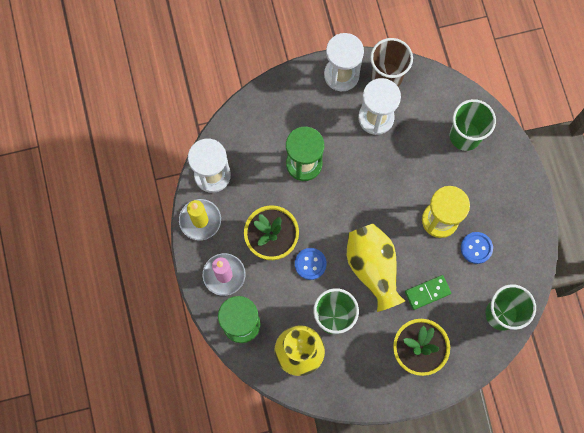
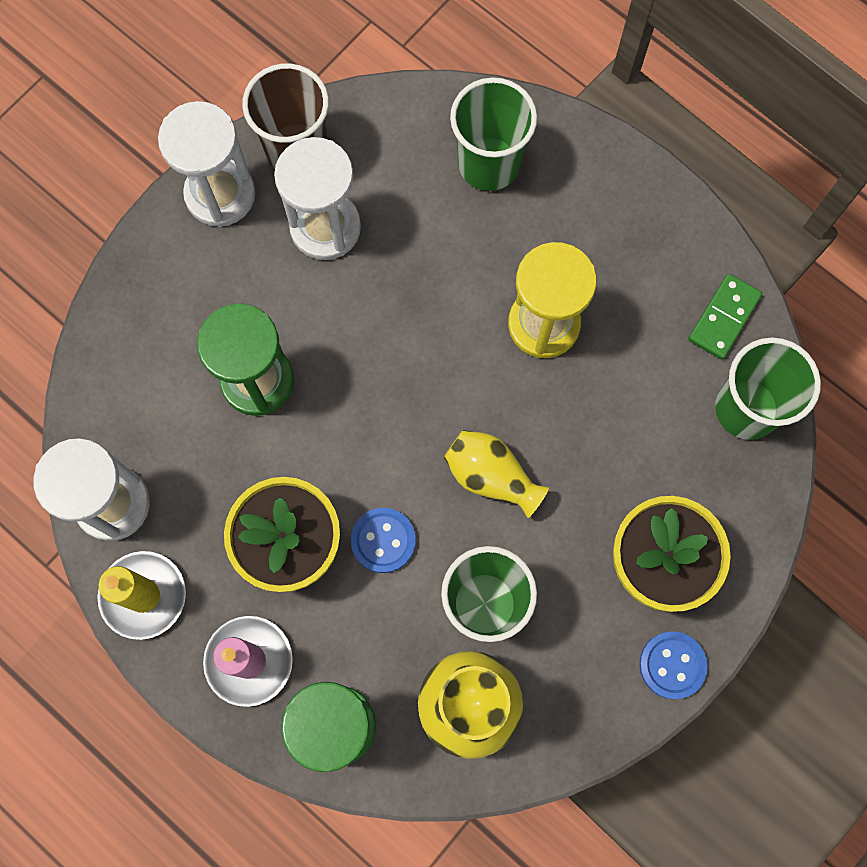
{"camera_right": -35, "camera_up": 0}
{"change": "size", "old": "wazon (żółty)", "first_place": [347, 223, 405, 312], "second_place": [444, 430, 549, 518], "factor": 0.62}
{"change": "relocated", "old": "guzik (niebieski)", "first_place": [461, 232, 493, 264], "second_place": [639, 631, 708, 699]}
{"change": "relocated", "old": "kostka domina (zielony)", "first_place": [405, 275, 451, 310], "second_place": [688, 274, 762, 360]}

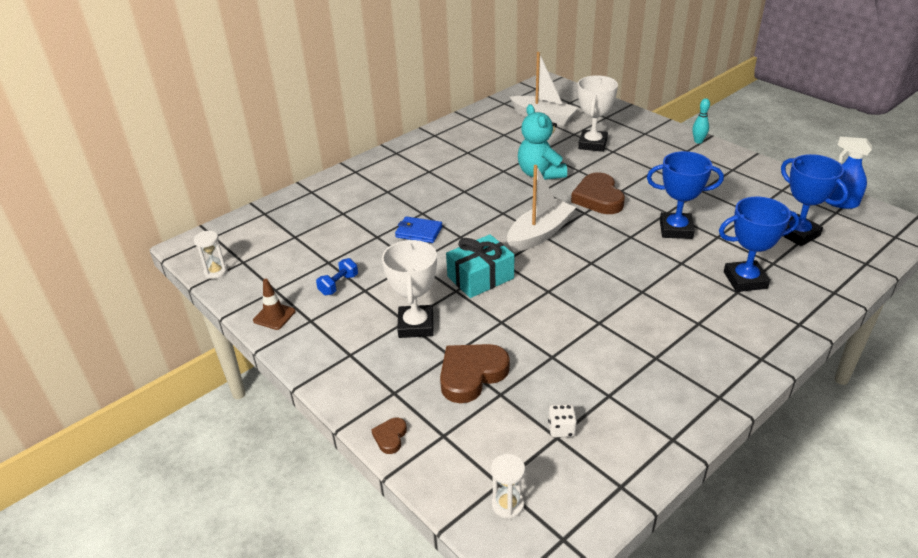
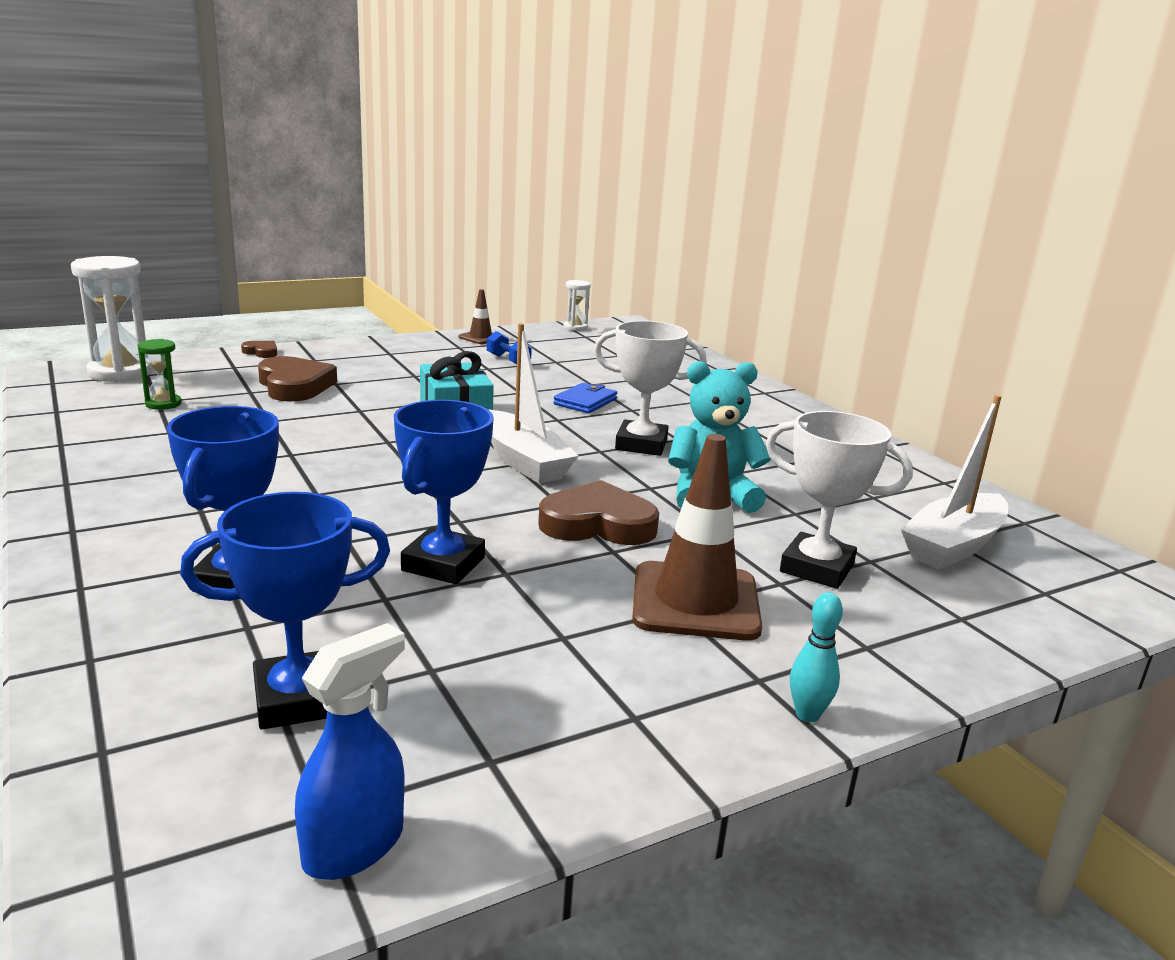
{"camera_right": 100, "camera_up": -15}
{"change": "relocated", "old": "puchar (biały)", "first_place": [382, 240, 437, 338], "second_place": [594, 321, 707, 456]}
{"change": "exchanged", "old": "kostka do gry (biały)", "new": "klepsydra (zielony)", "first_place": [548, 404, 577, 437], "second_place": [138, 339, 182, 410]}
{"change": "size", "old": "klepsydra (biały)", "first_place": [491, 454, 525, 519], "second_place": [71, 256, 153, 382], "factor": 1.91}
{"change": "appeared", "new": "pachołek (brązowy)", "second_place": [632, 434, 762, 641]}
•••••
◆ REQUIRED WORK: Transcribe the listing in full. Leave the pictures out.

◆ ANSWER BOX:
{"camera_right": -35, "camera_up": 0}
{"change": "size", "old": "wazon (żółty)", "first_place": [347, 223, 405, 312], "second_place": [444, 430, 549, 518], "factor": 0.62}
{"change": "relocated", "old": "guzik (niebieski)", "first_place": [461, 232, 493, 264], "second_place": [639, 631, 708, 699]}
{"change": "relocated", "old": "kostka domina (zielony)", "first_place": [405, 275, 451, 310], "second_place": [688, 274, 762, 360]}

{"camera_right": 100, "camera_up": -15}
{"change": "relocated", "old": "puchar (biały)", "first_place": [382, 240, 437, 338], "second_place": [594, 321, 707, 456]}
{"change": "exchanged", "old": "kostka do gry (biały)", "new": "klepsydra (zielony)", "first_place": [548, 404, 577, 437], "second_place": [138, 339, 182, 410]}
{"change": "size", "old": "klepsydra (biały)", "first_place": [491, 454, 525, 519], "second_place": [71, 256, 153, 382], "factor": 1.91}
{"change": "appeared", "new": "pachołek (brązowy)", "second_place": [632, 434, 762, 641]}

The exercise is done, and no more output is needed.